▶ **WHAT IS EXPECTED**
Reproduce, from the lines below, exactly the stretch that begins at the line containing "BUZZER: KY-006 -> YL-44" and ends at the line containing "ENC pin SW: A5 -> D10", both included.

=== INPUT MATERIAL ===

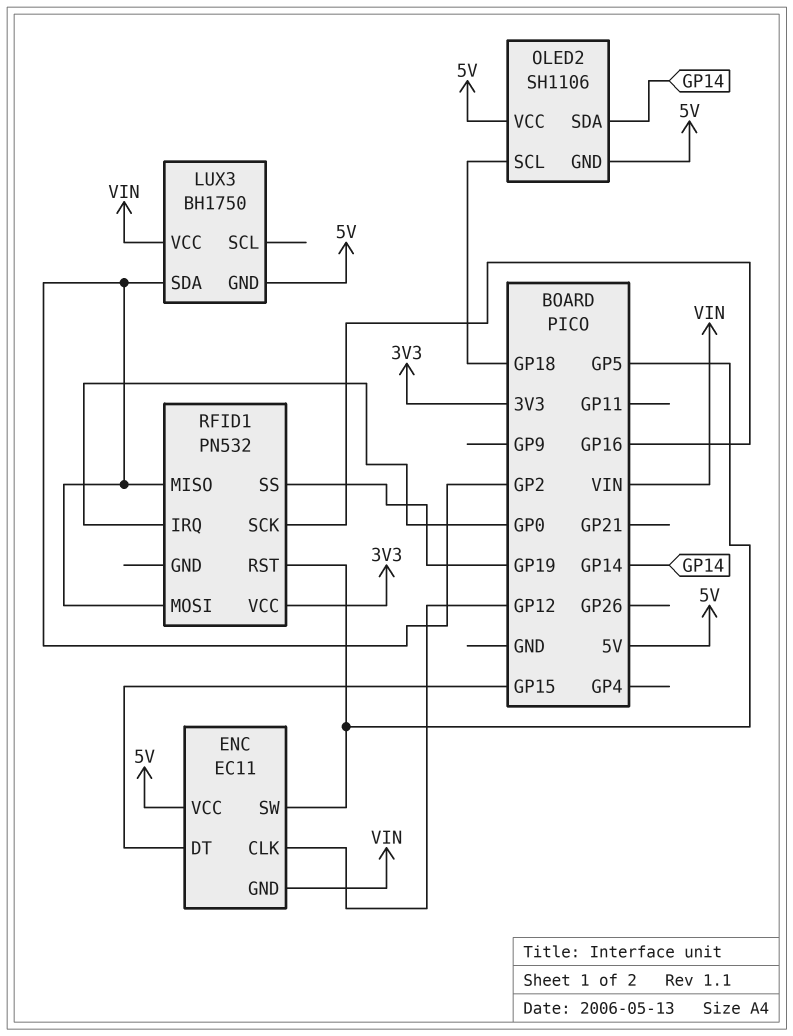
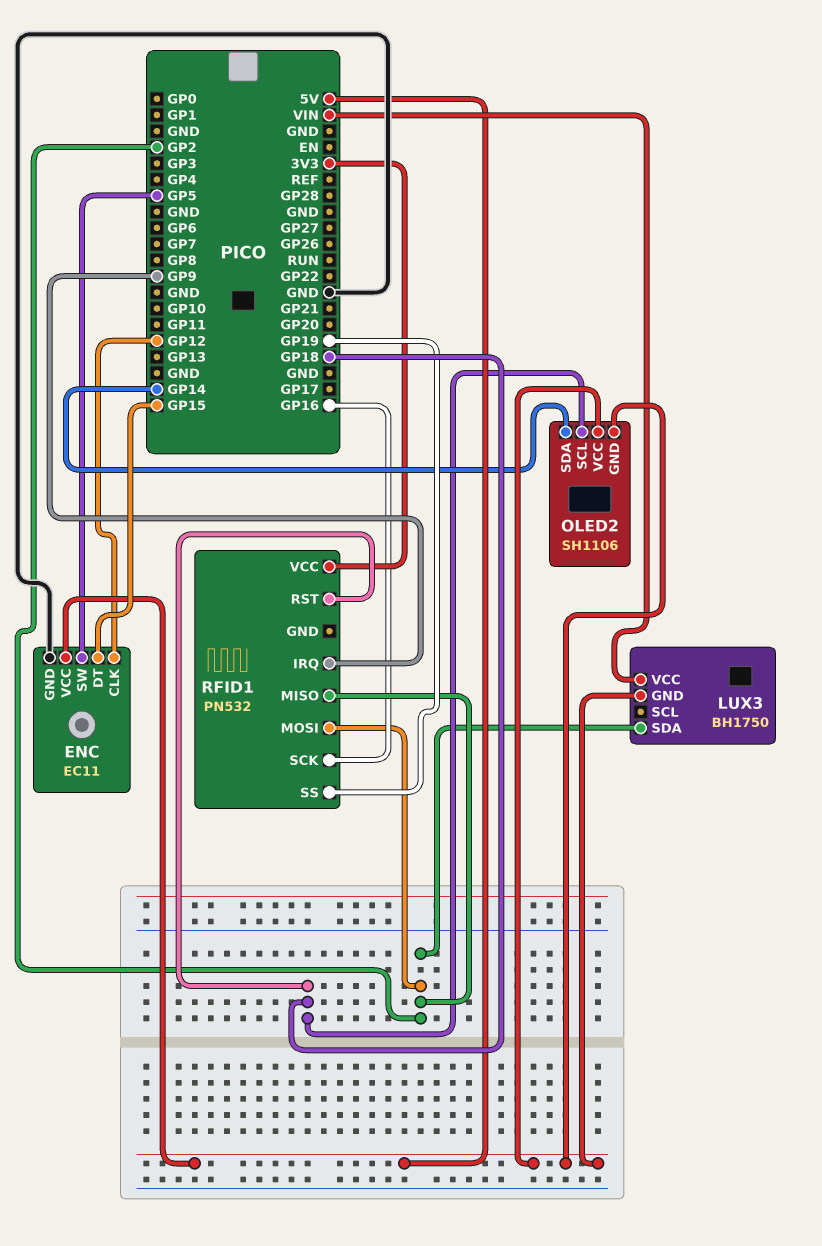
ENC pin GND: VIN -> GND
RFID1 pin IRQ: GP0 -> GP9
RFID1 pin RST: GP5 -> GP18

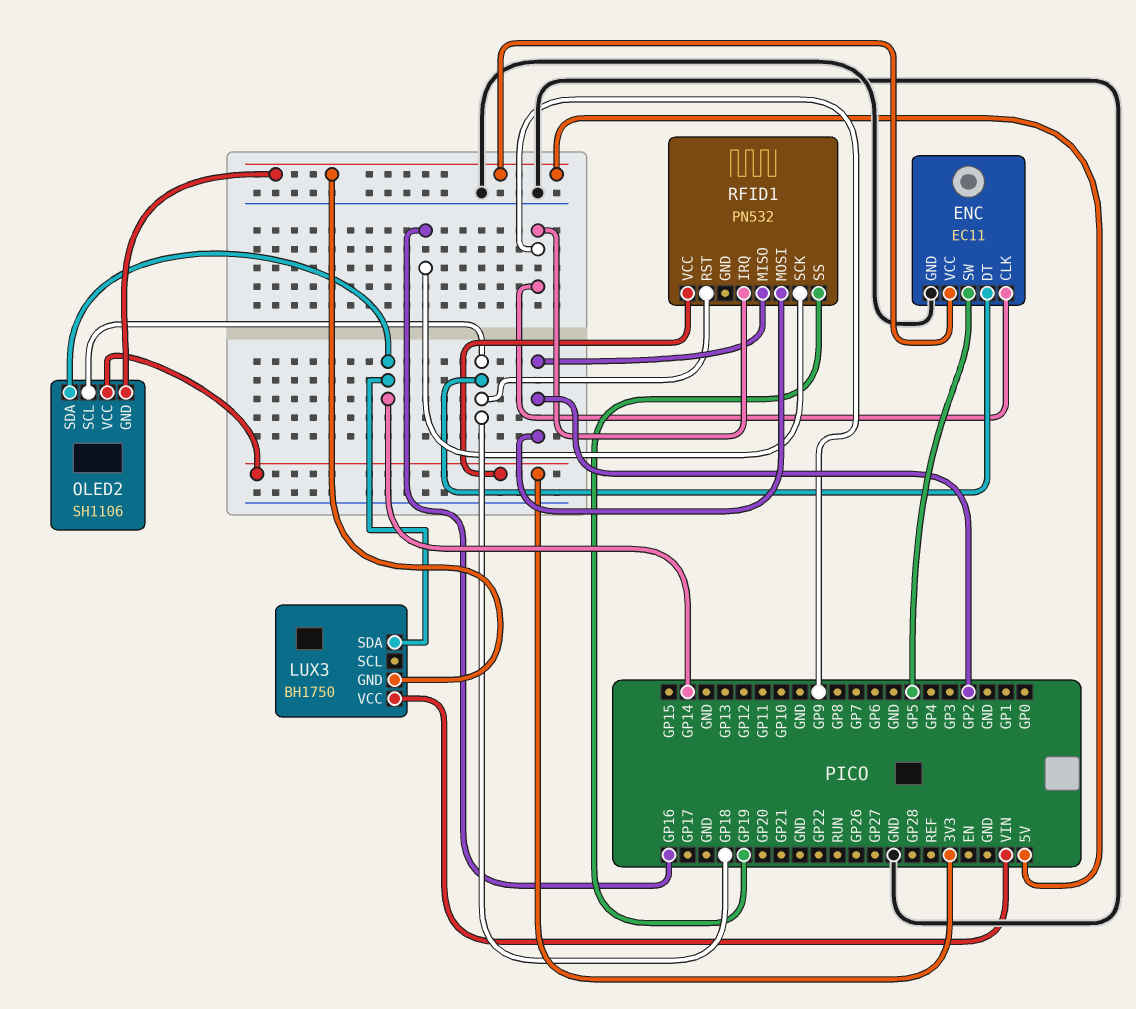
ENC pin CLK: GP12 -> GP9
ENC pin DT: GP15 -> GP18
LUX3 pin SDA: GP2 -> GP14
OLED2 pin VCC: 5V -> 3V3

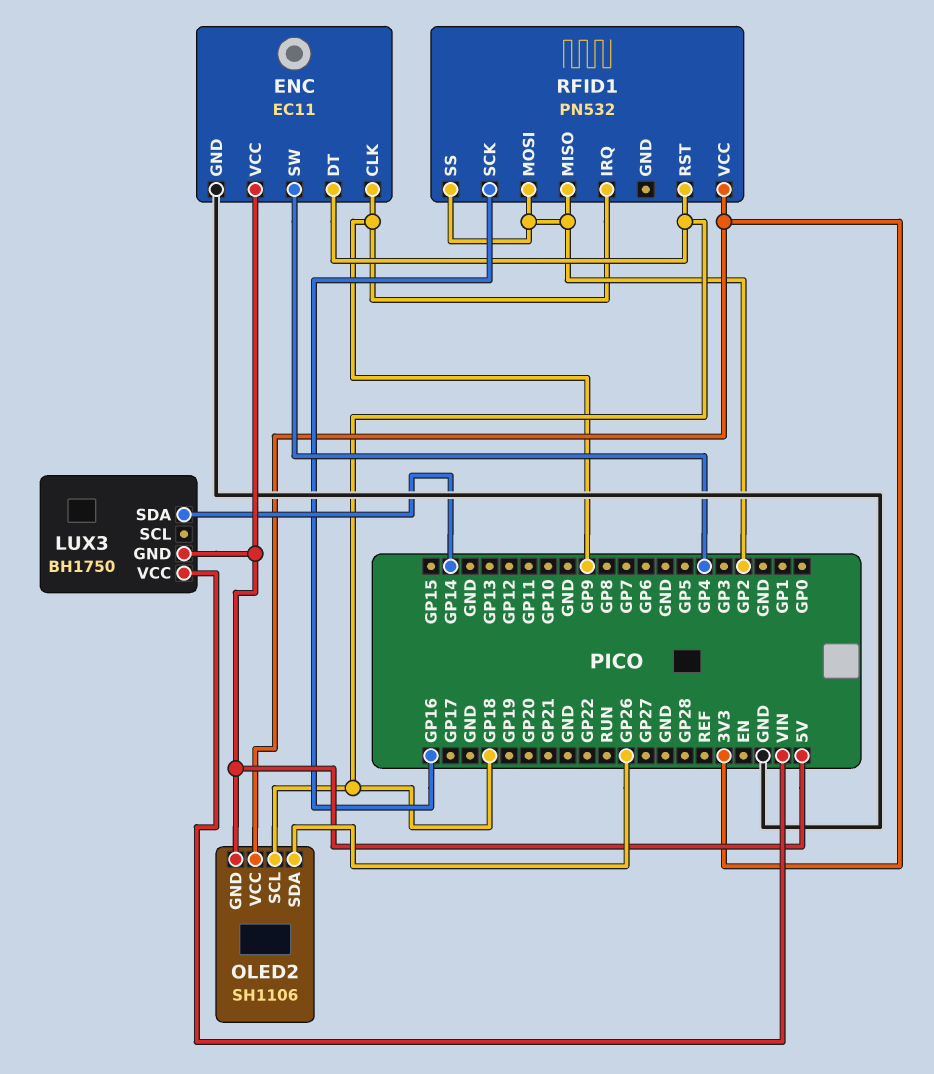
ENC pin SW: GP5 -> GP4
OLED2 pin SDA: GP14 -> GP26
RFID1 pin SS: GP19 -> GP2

===
=== INPUT MATERIAL ===

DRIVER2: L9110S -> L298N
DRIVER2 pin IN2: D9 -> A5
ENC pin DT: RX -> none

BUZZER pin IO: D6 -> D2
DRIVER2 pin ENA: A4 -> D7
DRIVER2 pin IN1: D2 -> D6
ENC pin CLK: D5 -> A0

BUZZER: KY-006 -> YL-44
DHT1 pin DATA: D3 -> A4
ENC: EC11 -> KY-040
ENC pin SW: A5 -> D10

===

▶ **EXERCISE RESPONSE**
BUZZER: KY-006 -> YL-44
DHT1 pin DATA: D3 -> A4
ENC: EC11 -> KY-040
ENC pin SW: A5 -> D10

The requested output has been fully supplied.